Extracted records
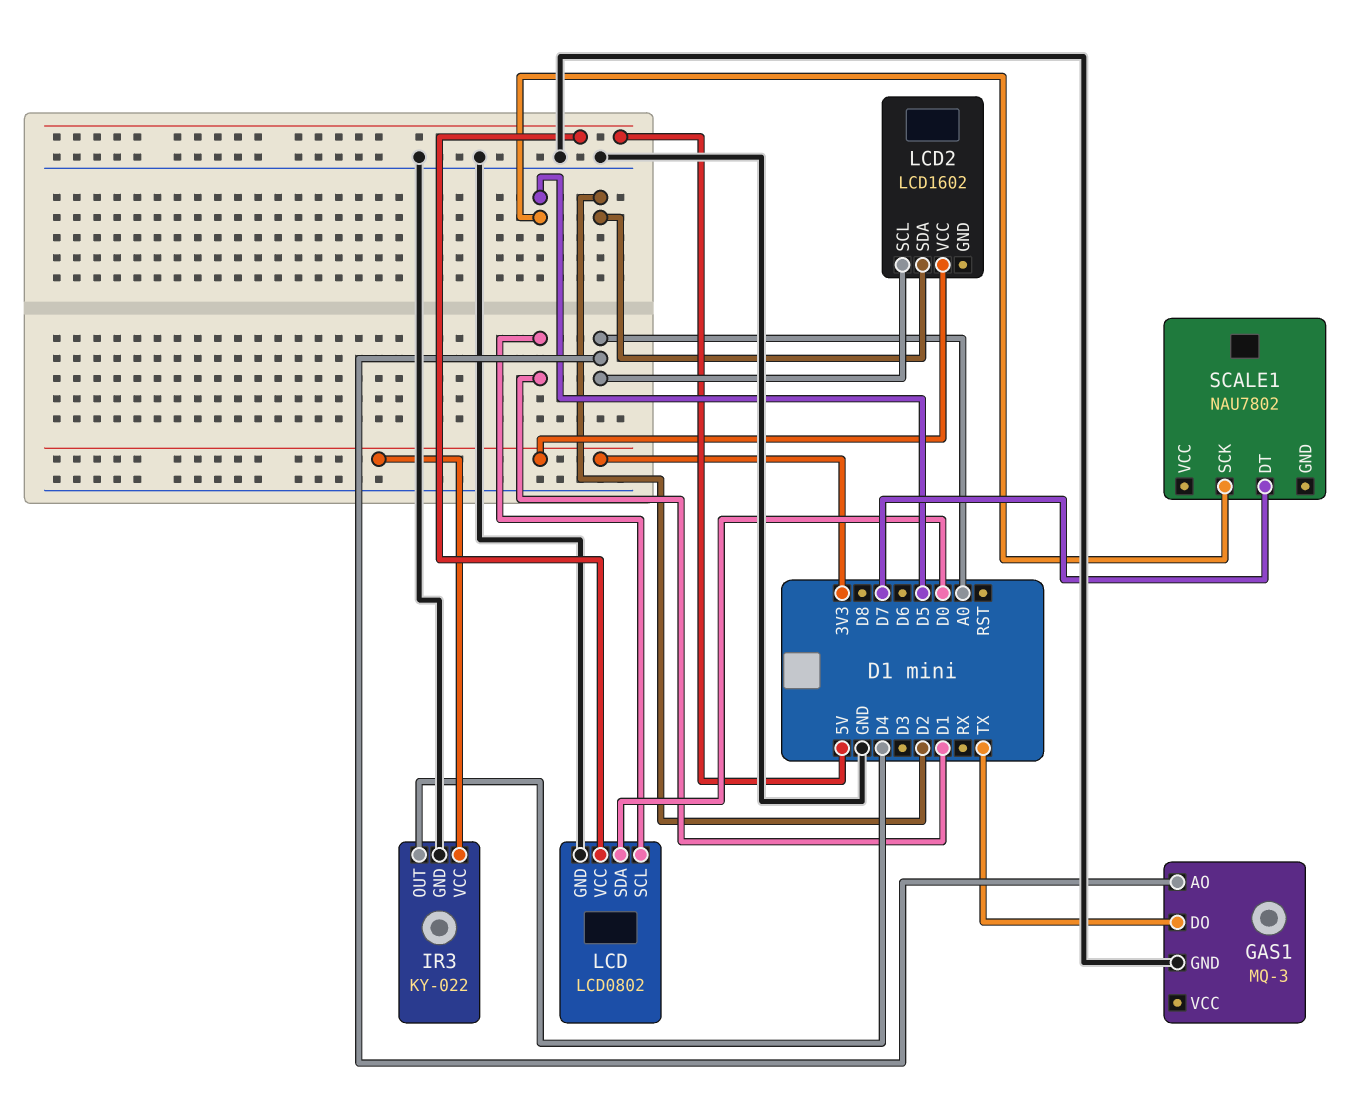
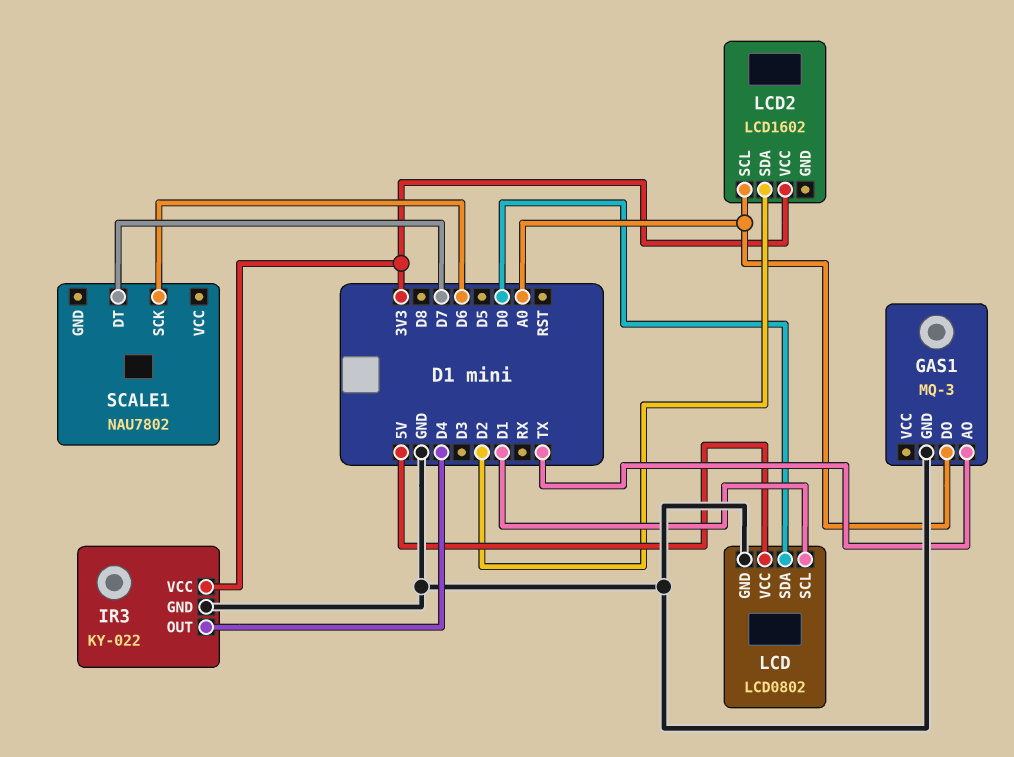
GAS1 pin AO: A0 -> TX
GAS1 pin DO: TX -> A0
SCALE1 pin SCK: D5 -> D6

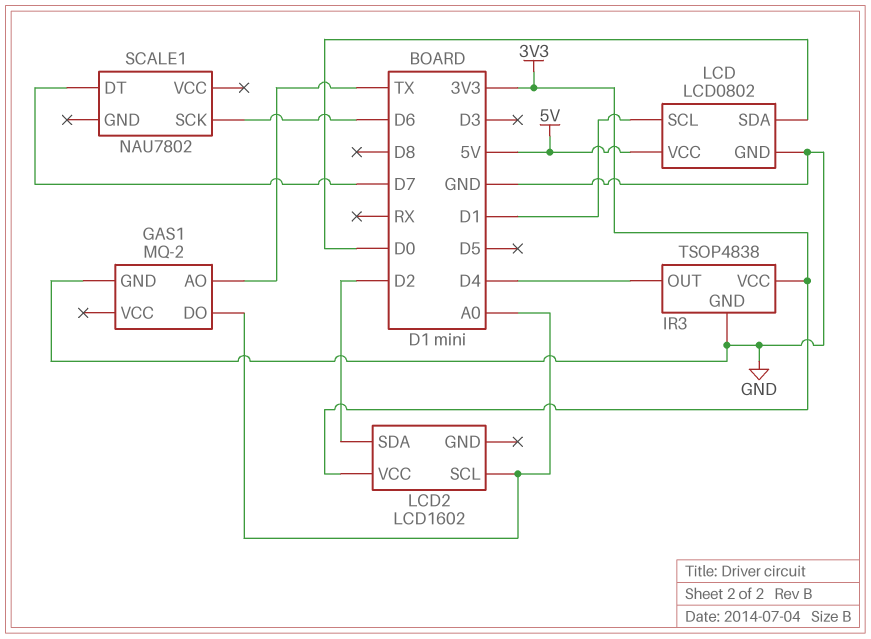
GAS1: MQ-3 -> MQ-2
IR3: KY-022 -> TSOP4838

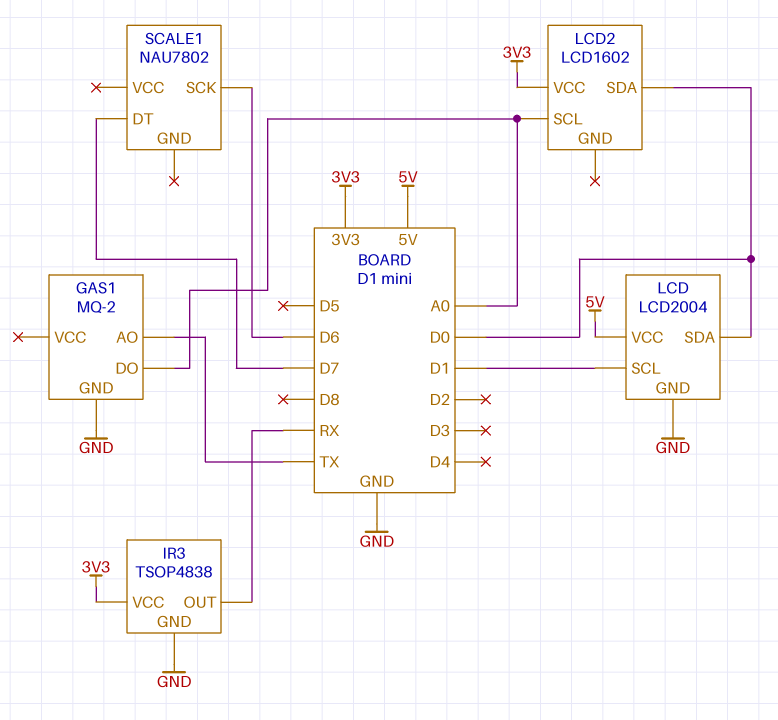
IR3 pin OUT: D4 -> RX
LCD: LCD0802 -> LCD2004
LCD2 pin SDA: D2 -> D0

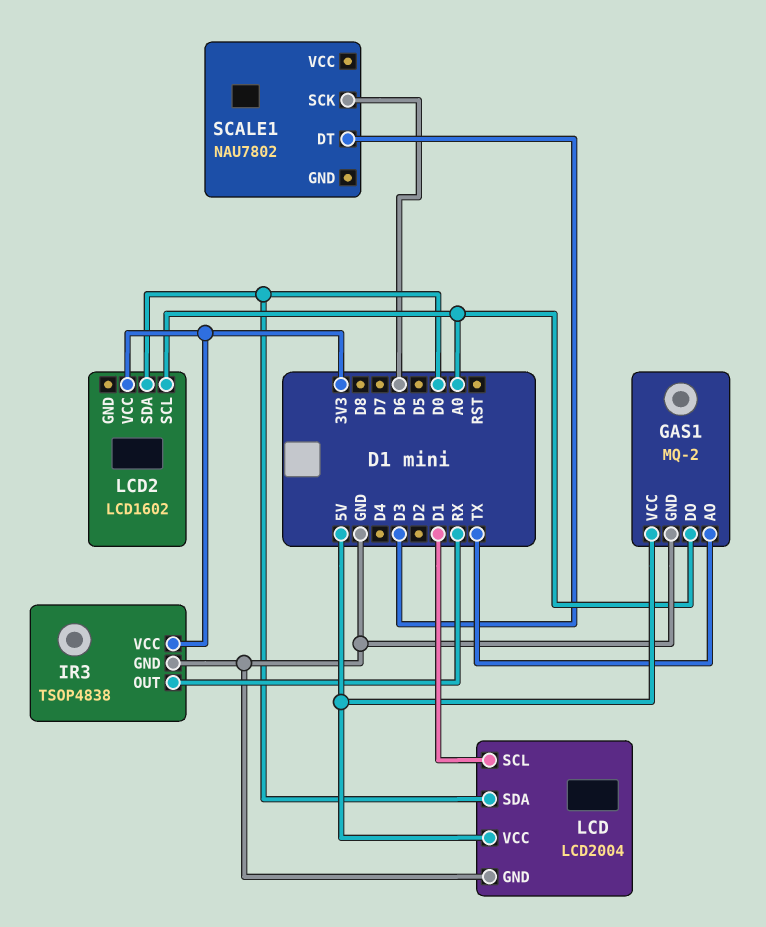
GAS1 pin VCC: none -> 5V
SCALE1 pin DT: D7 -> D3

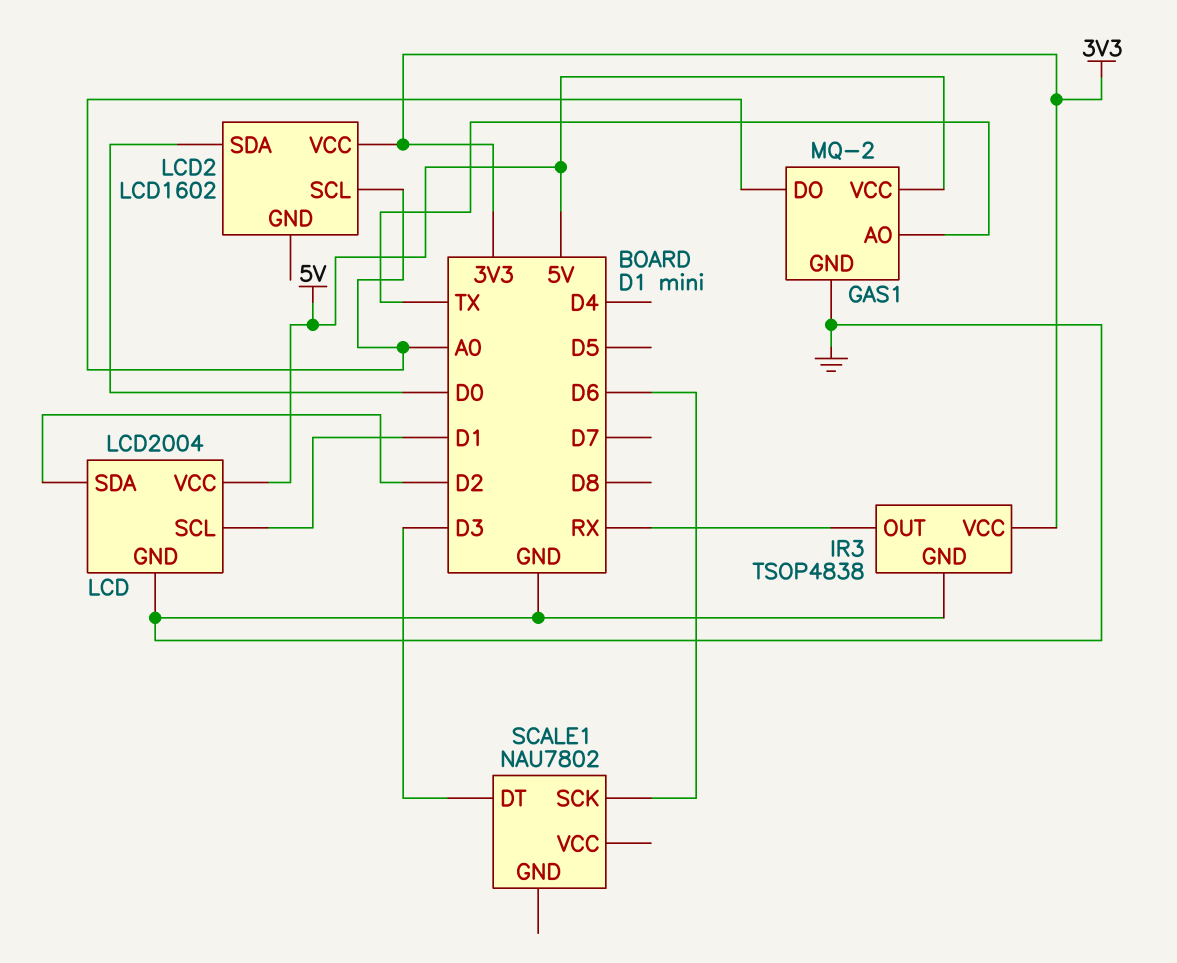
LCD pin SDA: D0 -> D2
* * *
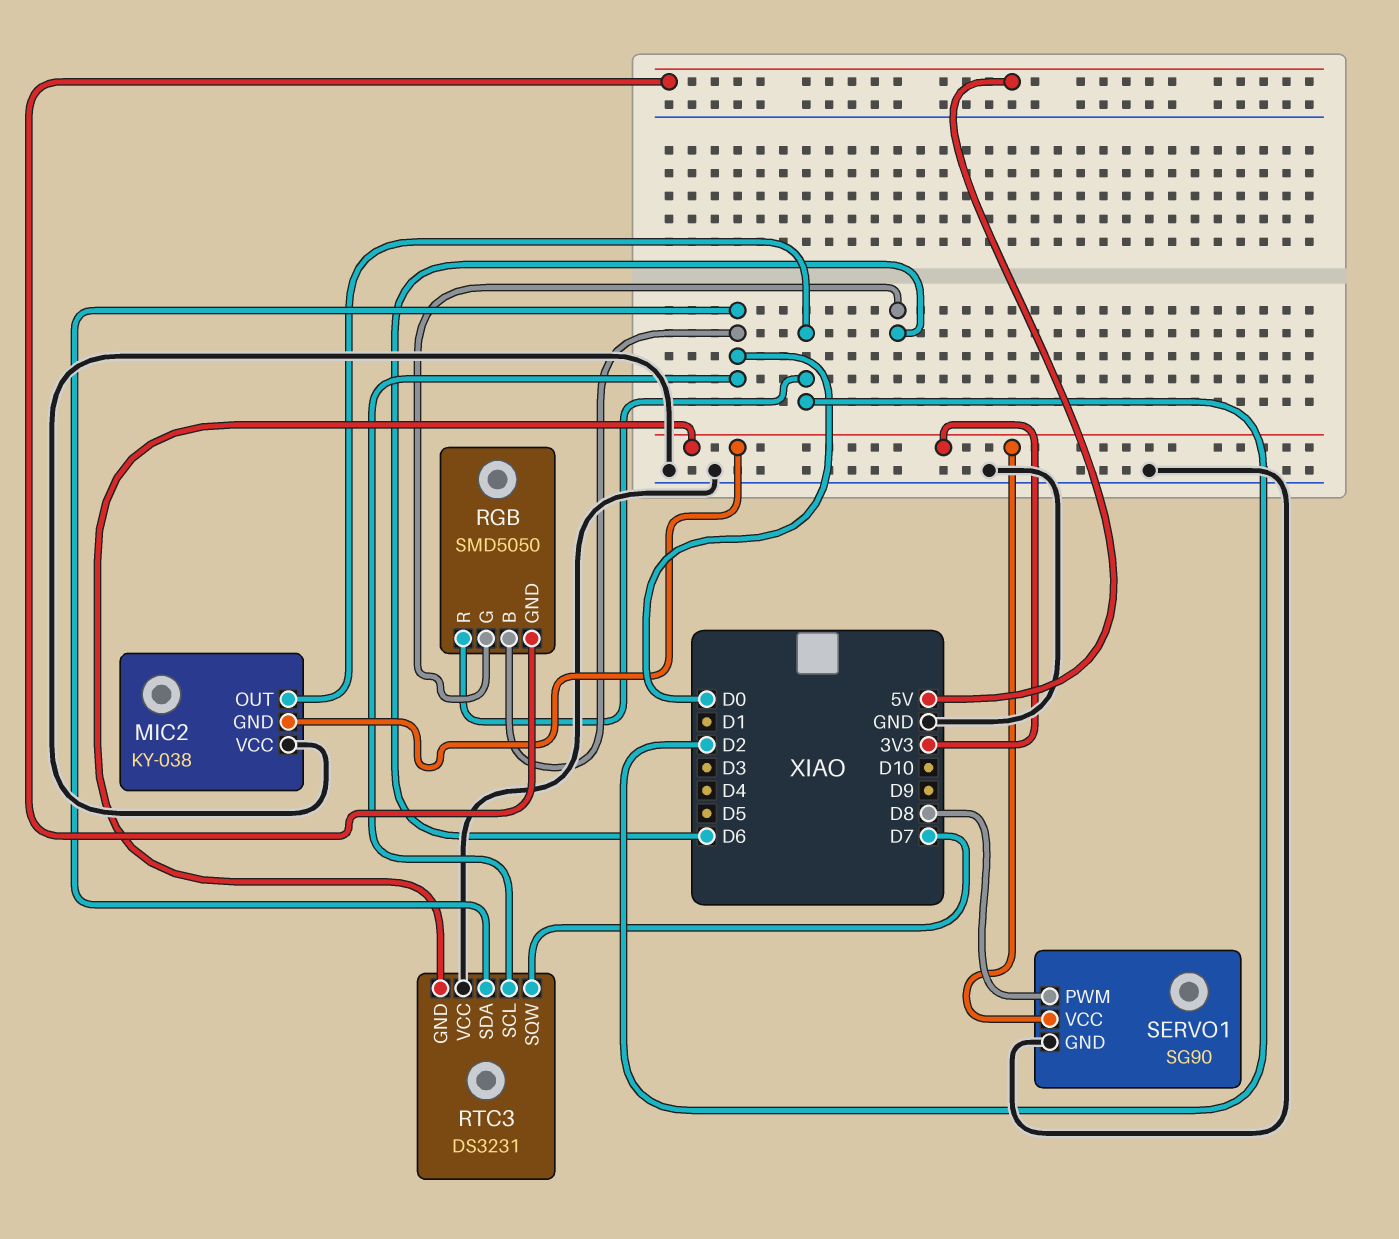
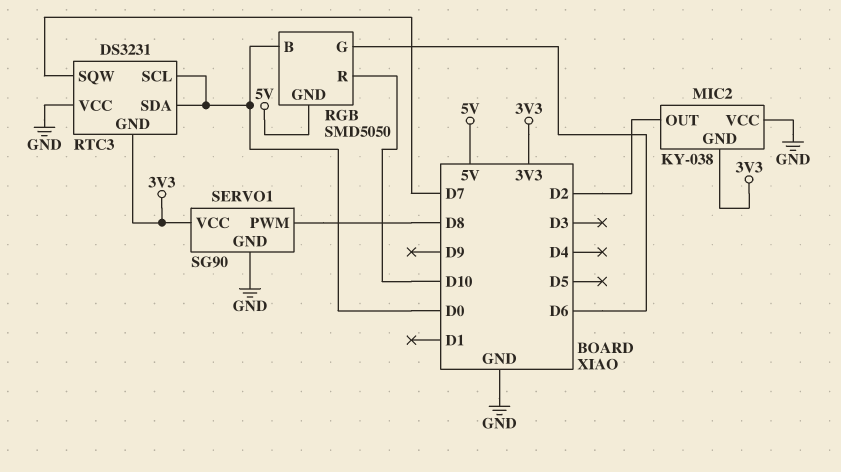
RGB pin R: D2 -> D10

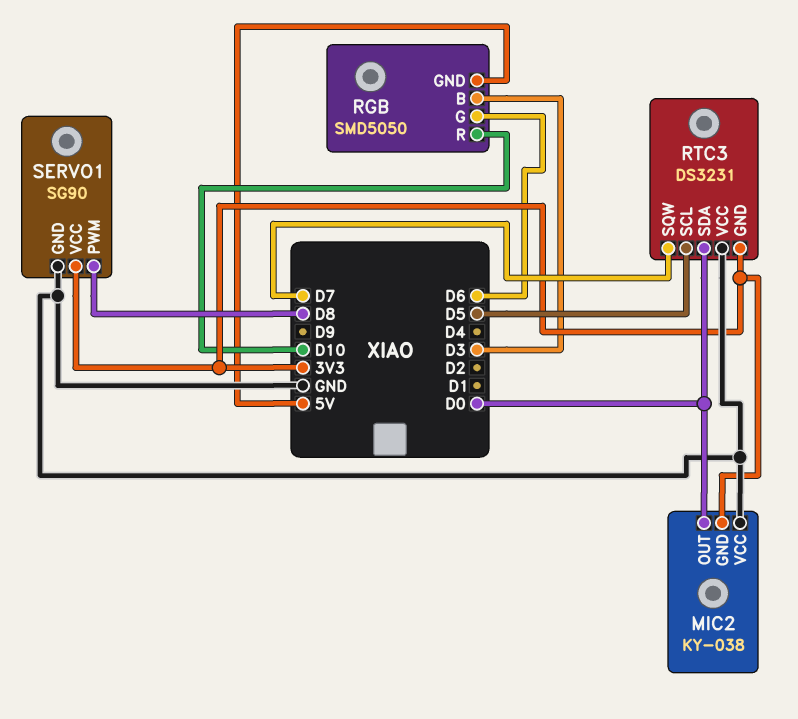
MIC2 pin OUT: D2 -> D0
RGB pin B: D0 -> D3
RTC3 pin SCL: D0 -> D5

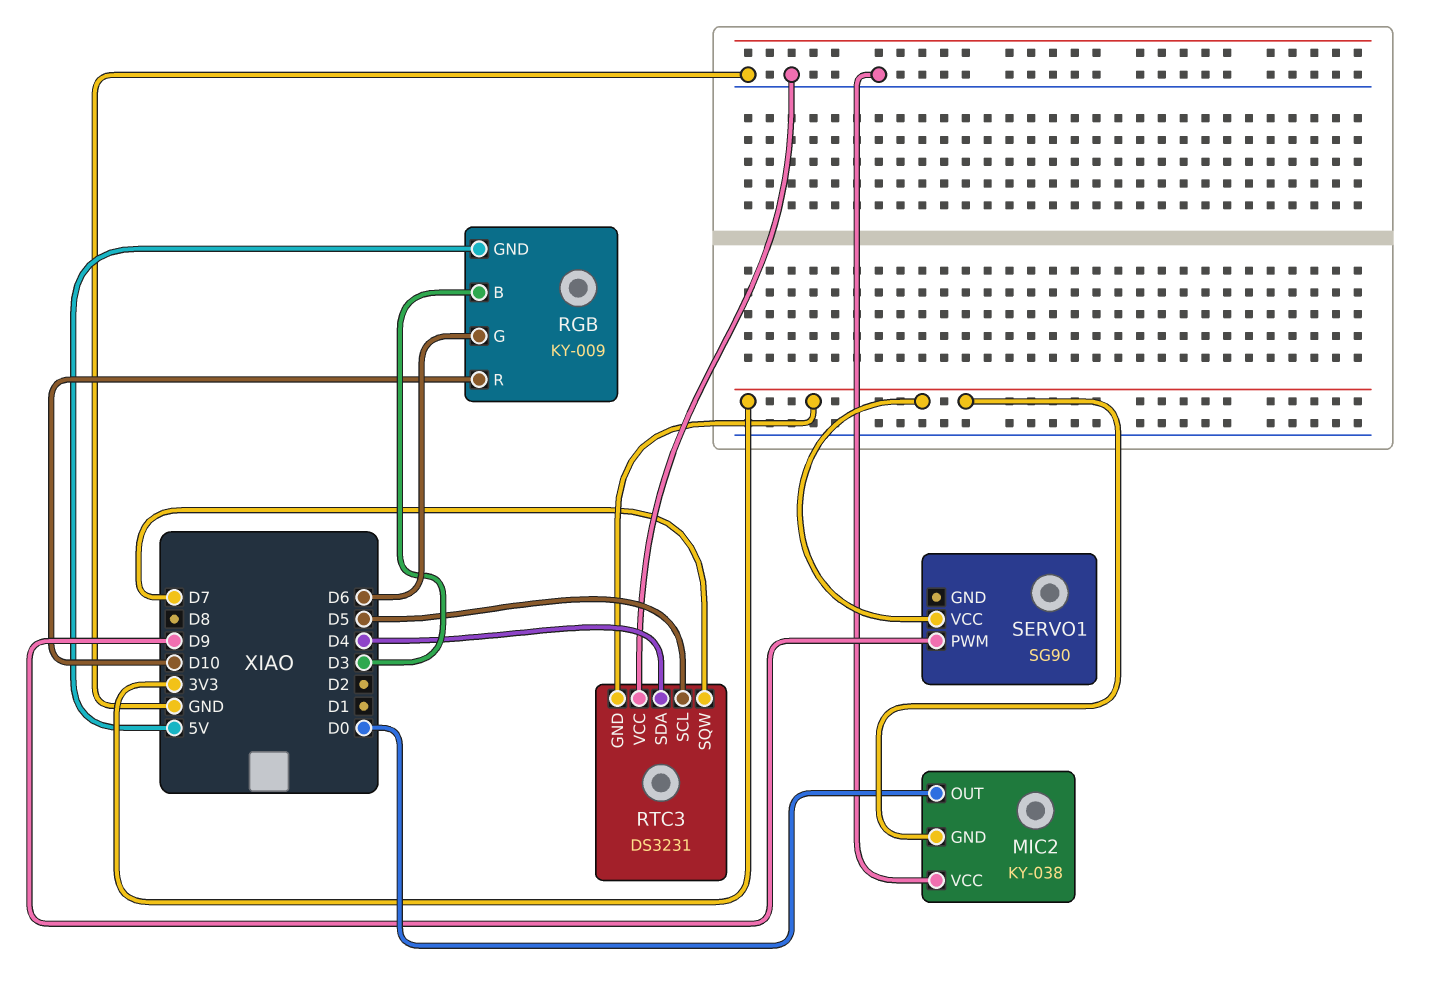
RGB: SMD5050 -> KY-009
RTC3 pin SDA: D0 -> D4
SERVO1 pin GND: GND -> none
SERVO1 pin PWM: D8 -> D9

> **Problem statement**
Once the line with "GAS1: MQ-3 -> MQ-2" is found above, print it and every line after it through the line with "LCD pin SDA: D0 -> D2", exactly. Pictures stay out.

> **Written response**
GAS1: MQ-3 -> MQ-2
IR3: KY-022 -> TSOP4838

IR3 pin OUT: D4 -> RX
LCD: LCD0802 -> LCD2004
LCD2 pin SDA: D2 -> D0

GAS1 pin VCC: none -> 5V
SCALE1 pin DT: D7 -> D3

LCD pin SDA: D0 -> D2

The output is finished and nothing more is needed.